:: Data extracts ::

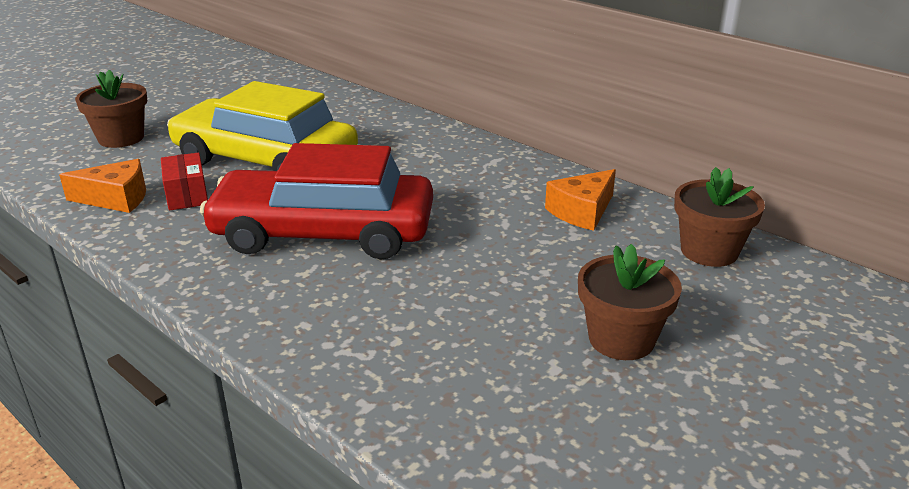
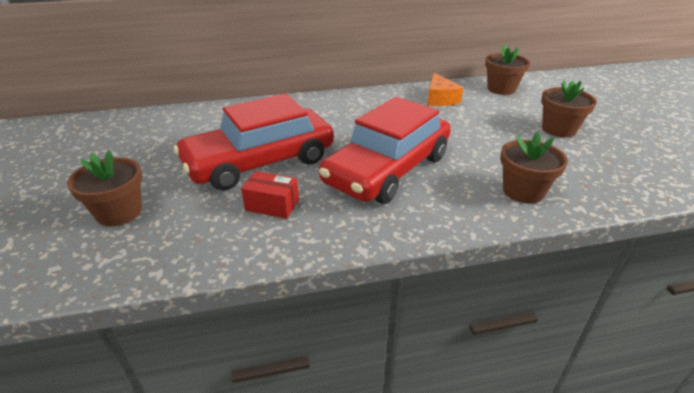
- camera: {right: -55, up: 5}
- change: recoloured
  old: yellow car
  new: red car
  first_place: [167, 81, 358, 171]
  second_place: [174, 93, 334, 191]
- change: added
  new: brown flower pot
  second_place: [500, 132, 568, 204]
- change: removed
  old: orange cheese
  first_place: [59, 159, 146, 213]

:::

Assignment >>
Whenever the word "change" occurs in a line of the records, that line counts toward the total; state the total only.

Solution below >>
3